_YOUR INSTRUCTIONS_: In the data below, repeat the line containing "V1: AC 100mV (SPK, VI) -> AC 100mV (GND, VI)" and every following line exactly, up to and including the last line. Exclude pictures.

Records drawn from a dataset:
____________________

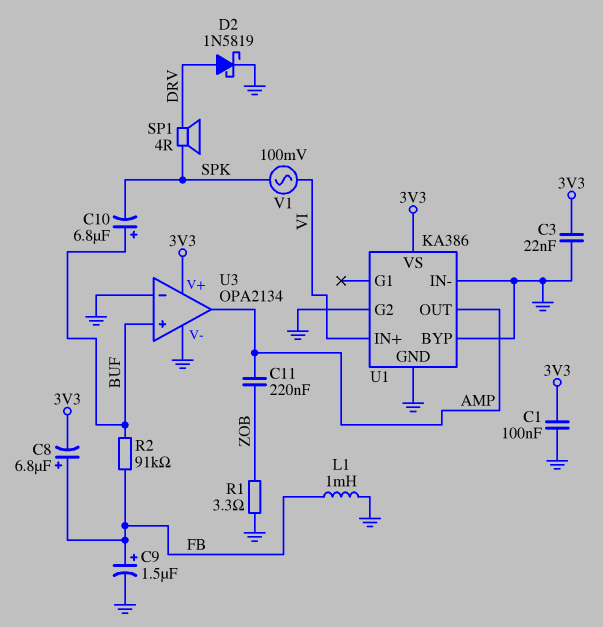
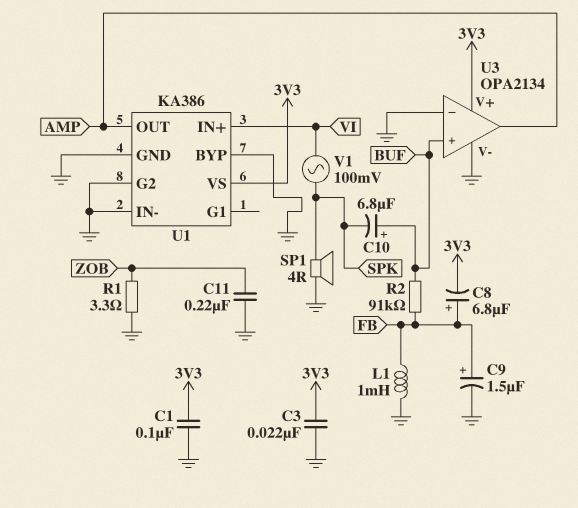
C11: 220nF (AMP, ZOB) -> 220nF (GND, ZOB)
D2: schottky 1N5819 (A DRV, K GND) -> none
SP1: speaker 4R (DRV, SPK) -> speaker 4R (GND, SPK)

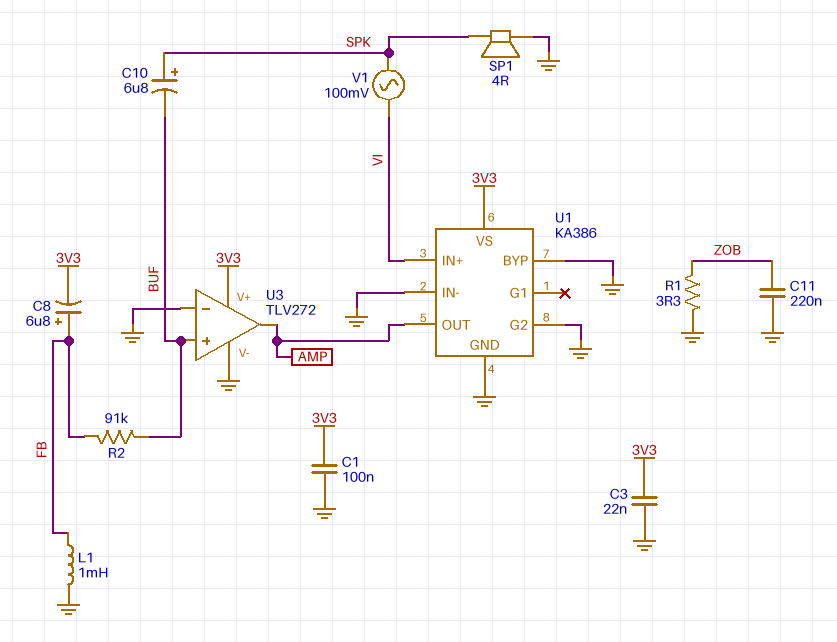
C9: 1.5uF (plus FB, minus GND) -> none
C10: 6.8uF (plus BUF, minus SPK) -> 6.8uF (plus SPK, minus BUF)
U3: OPA2134 -> TLV272

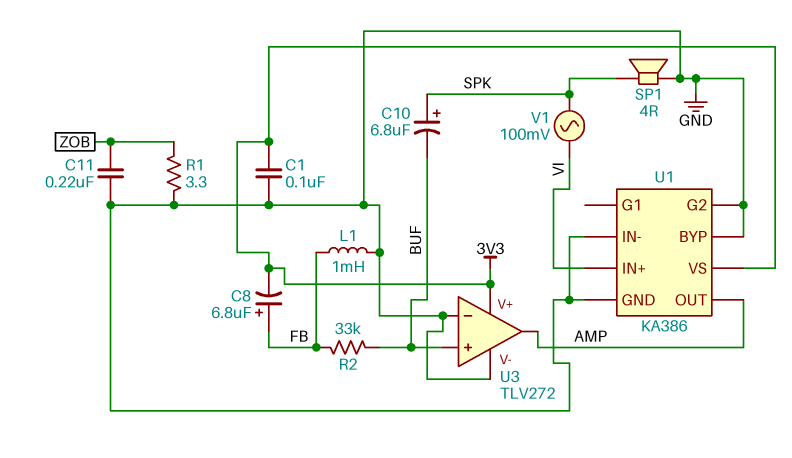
C3: 22nF (3V3, GND) -> none
R2: 91k (BUF, FB) -> 33k (BUF, FB)

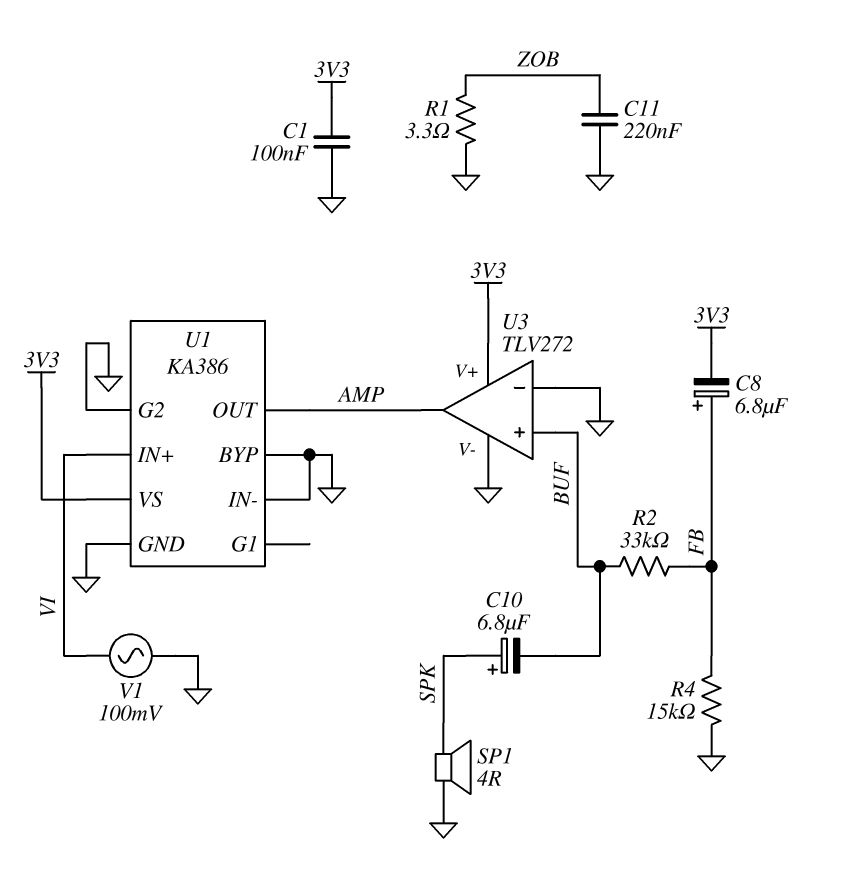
L1: 1mH (FB, GND) -> none
R4: none -> 15k (FB, GND)
V1: AC 100mV (SPK, VI) -> AC 100mV (GND, VI)

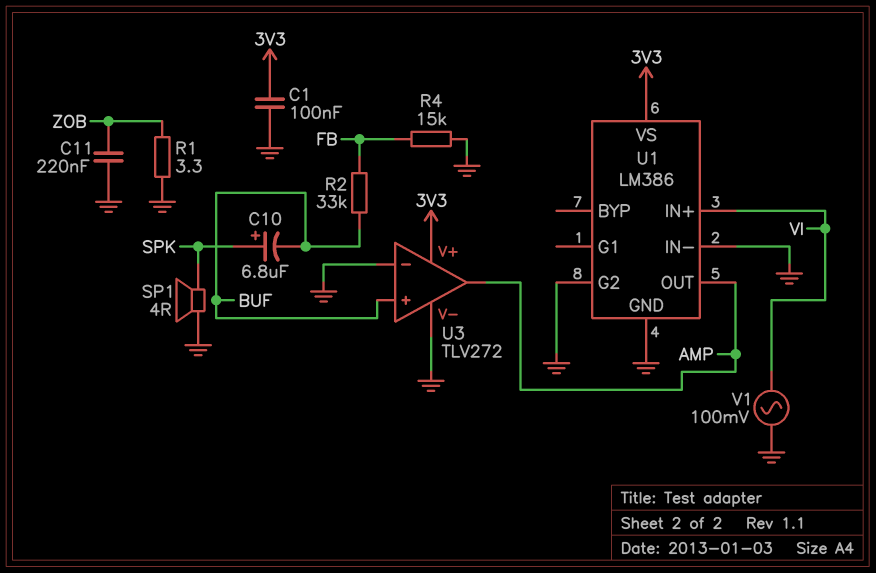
C8: 6.8uF (plus FB, minus 3V3) -> none
U1: KA386 -> LM386
U1 pin BYP: GND -> none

____________________

_SOLUTION_:
V1: AC 100mV (SPK, VI) -> AC 100mV (GND, VI)

C8: 6.8uF (plus FB, minus 3V3) -> none
U1: KA386 -> LM386
U1 pin BYP: GND -> none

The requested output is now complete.